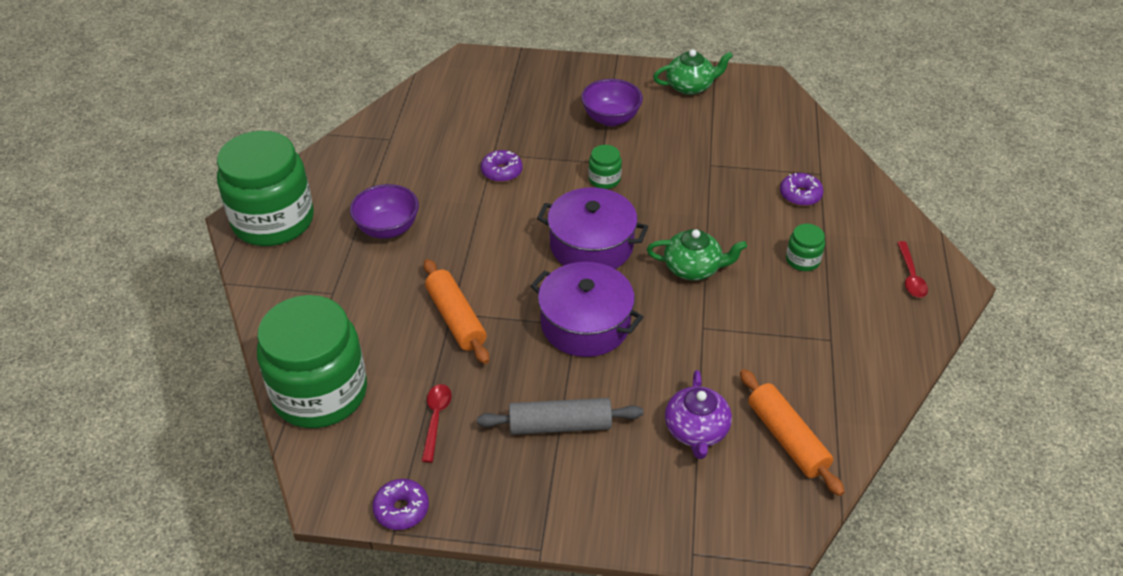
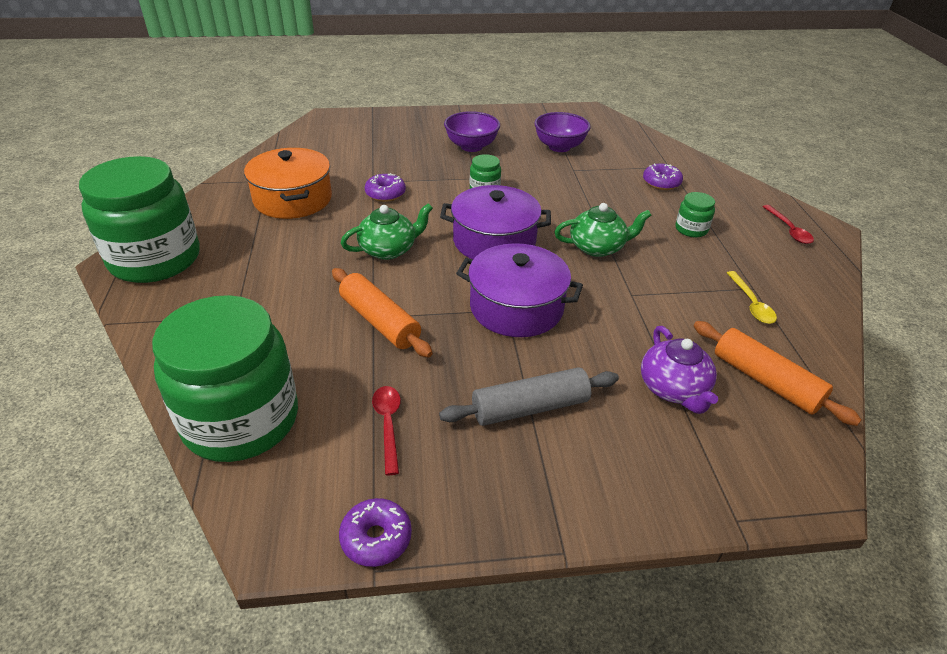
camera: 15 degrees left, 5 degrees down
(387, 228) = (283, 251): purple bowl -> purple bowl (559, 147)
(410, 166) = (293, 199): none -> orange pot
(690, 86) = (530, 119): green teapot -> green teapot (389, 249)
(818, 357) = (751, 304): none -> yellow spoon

→ **Written task**:
Your answer should be an exact copy of the records above, with no pictures in it.

→ **Problem solution**:
camera: 15 degrees left, 5 degrees down
(387, 228) = (283, 251): purple bowl -> purple bowl (559, 147)
(410, 166) = (293, 199): none -> orange pot
(690, 86) = (530, 119): green teapot -> green teapot (389, 249)
(818, 357) = (751, 304): none -> yellow spoon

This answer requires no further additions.